§ TASK OBJECTIVE
Each entry that follows is to be copied exactly, minus any pictures.

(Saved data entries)
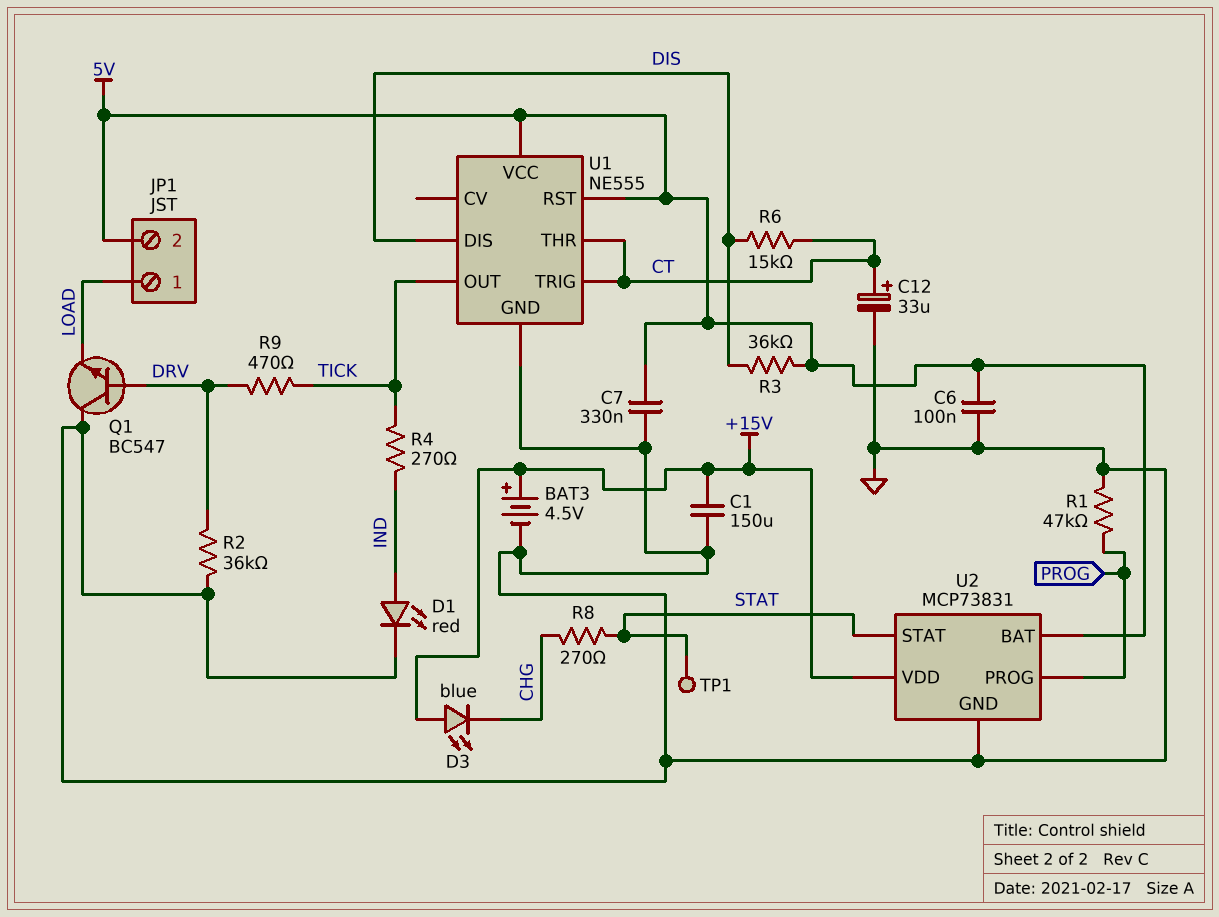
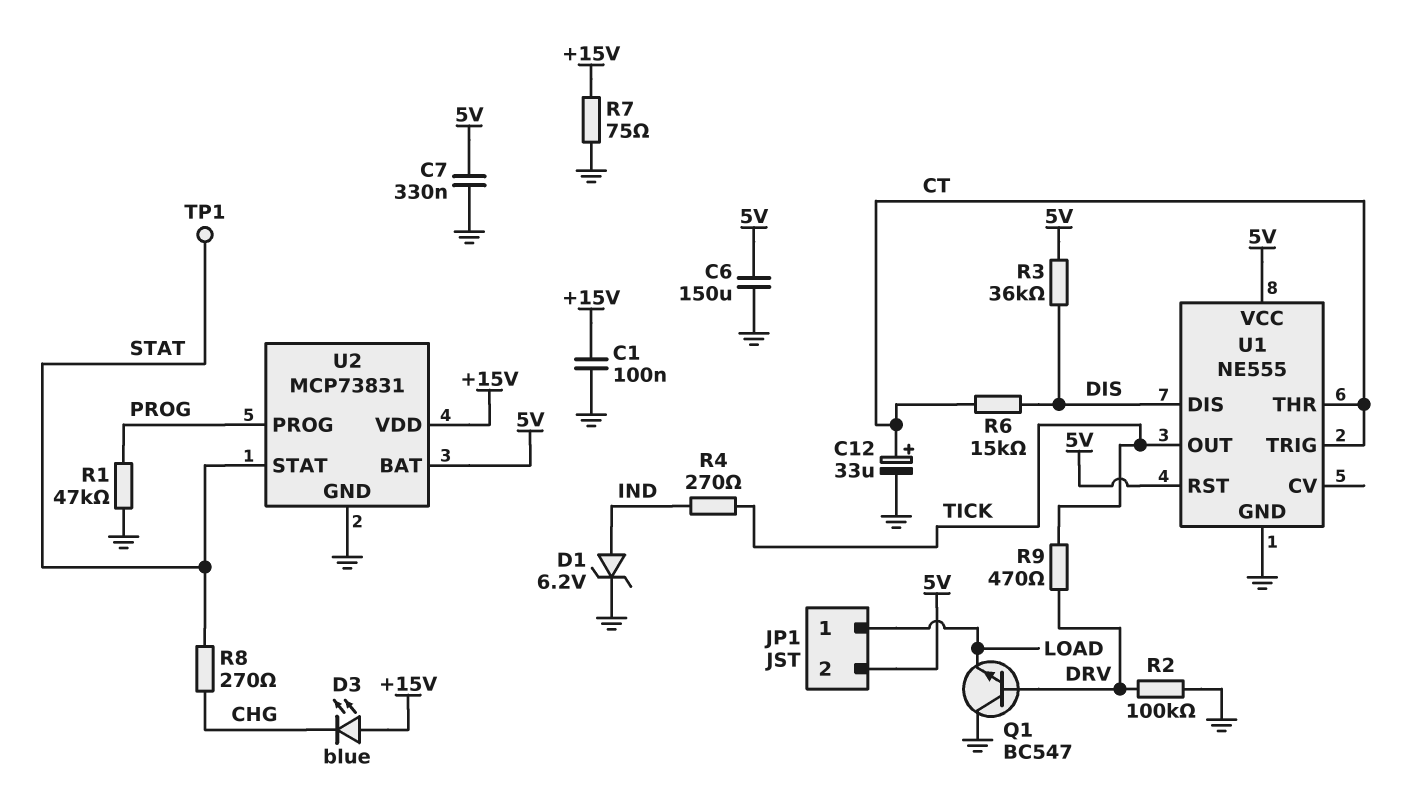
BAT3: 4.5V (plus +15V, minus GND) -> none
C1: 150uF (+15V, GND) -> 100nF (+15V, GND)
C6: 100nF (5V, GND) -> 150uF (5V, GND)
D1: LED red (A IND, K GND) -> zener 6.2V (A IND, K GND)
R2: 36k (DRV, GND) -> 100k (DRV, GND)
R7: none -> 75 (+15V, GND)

§ ANSWER SPACE
BAT3: 4.5V (plus +15V, minus GND) -> none
C1: 150uF (+15V, GND) -> 100nF (+15V, GND)
C6: 100nF (5V, GND) -> 150uF (5V, GND)
D1: LED red (A IND, K GND) -> zener 6.2V (A IND, K GND)
R2: 36k (DRV, GND) -> 100k (DRV, GND)
R7: none -> 75 (+15V, GND)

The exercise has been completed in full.